--- Provided records ---

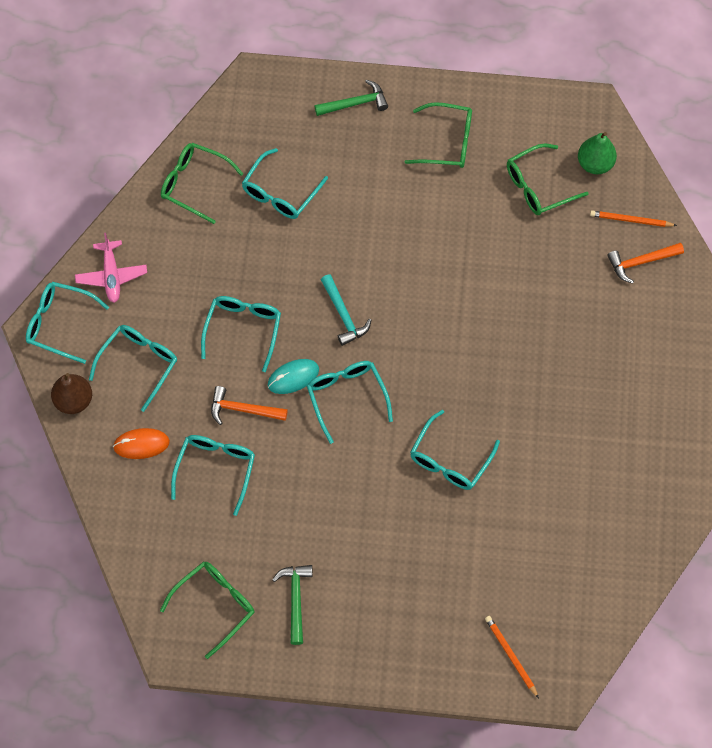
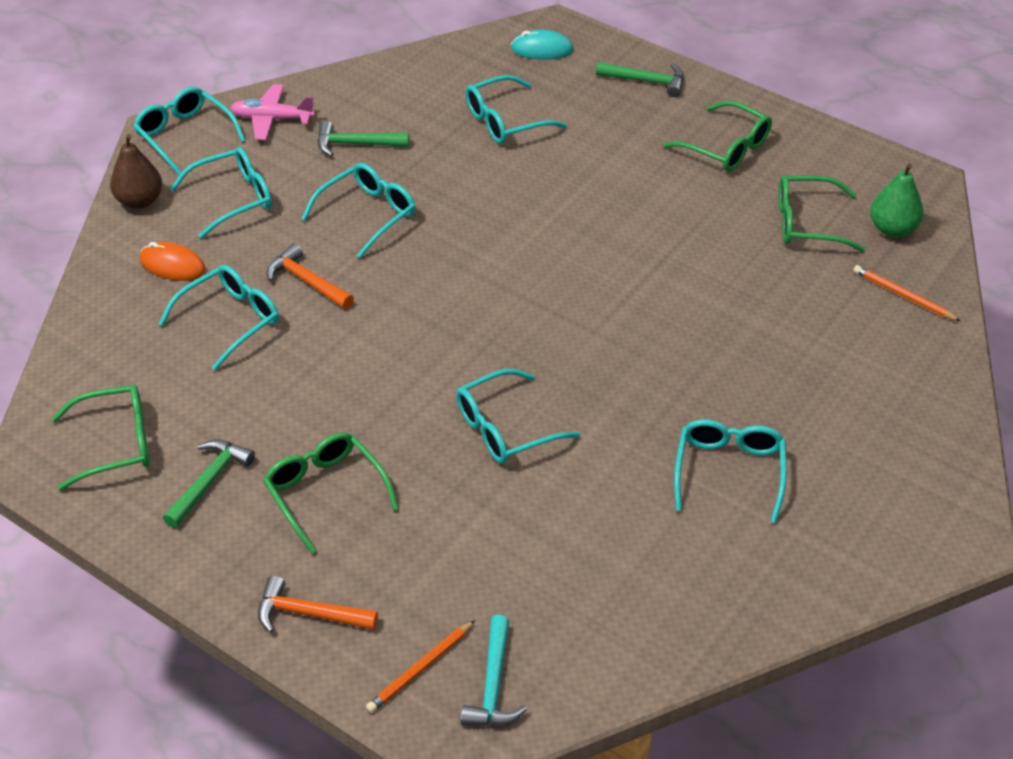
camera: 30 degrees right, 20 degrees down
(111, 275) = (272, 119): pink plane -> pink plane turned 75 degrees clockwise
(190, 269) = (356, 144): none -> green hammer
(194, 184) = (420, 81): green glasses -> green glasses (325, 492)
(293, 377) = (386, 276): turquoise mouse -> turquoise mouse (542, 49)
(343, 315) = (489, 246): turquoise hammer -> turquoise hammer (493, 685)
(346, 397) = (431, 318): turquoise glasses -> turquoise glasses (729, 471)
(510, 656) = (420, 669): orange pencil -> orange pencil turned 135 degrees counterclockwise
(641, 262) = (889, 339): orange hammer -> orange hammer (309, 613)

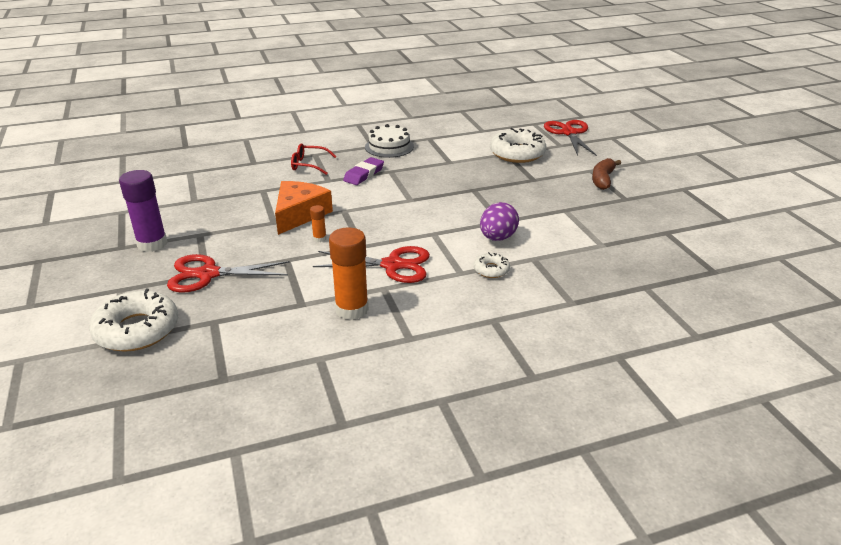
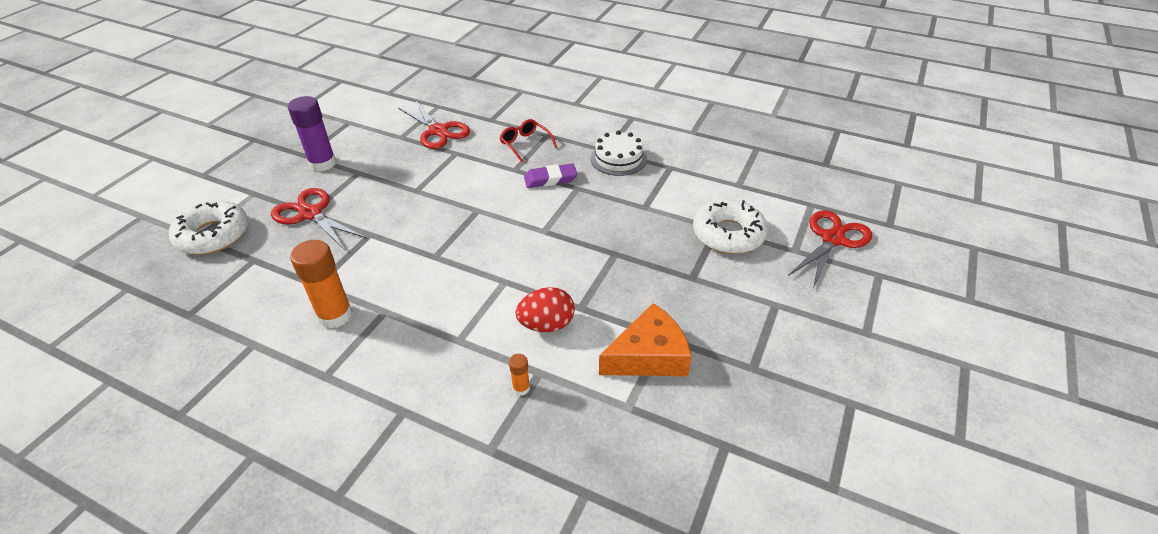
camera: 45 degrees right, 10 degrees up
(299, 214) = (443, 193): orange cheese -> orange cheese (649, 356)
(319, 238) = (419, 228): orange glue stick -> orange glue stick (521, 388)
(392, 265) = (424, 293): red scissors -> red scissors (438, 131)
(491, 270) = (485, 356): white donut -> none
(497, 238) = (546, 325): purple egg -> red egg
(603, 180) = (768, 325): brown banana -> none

---

→ **Assigned task**
Every line of the data should be copied as it stands, without the images.

→ **Answer area**
camera: 30 degrees right, 20 degrees down
(111, 275) = (272, 119): pink plane -> pink plane turned 75 degrees clockwise
(190, 269) = (356, 144): none -> green hammer
(194, 184) = (420, 81): green glasses -> green glasses (325, 492)
(293, 377) = (386, 276): turquoise mouse -> turquoise mouse (542, 49)
(343, 315) = (489, 246): turquoise hammer -> turquoise hammer (493, 685)
(346, 397) = (431, 318): turquoise glasses -> turquoise glasses (729, 471)
(510, 656) = (420, 669): orange pencil -> orange pencil turned 135 degrees counterclockwise
(641, 262) = (889, 339): orange hammer -> orange hammer (309, 613)

camera: 45 degrees right, 10 degrees up
(299, 214) = (443, 193): orange cheese -> orange cheese (649, 356)
(319, 238) = (419, 228): orange glue stick -> orange glue stick (521, 388)
(392, 265) = (424, 293): red scissors -> red scissors (438, 131)
(491, 270) = (485, 356): white donut -> none
(497, 238) = (546, 325): purple egg -> red egg
(603, 180) = (768, 325): brown banana -> none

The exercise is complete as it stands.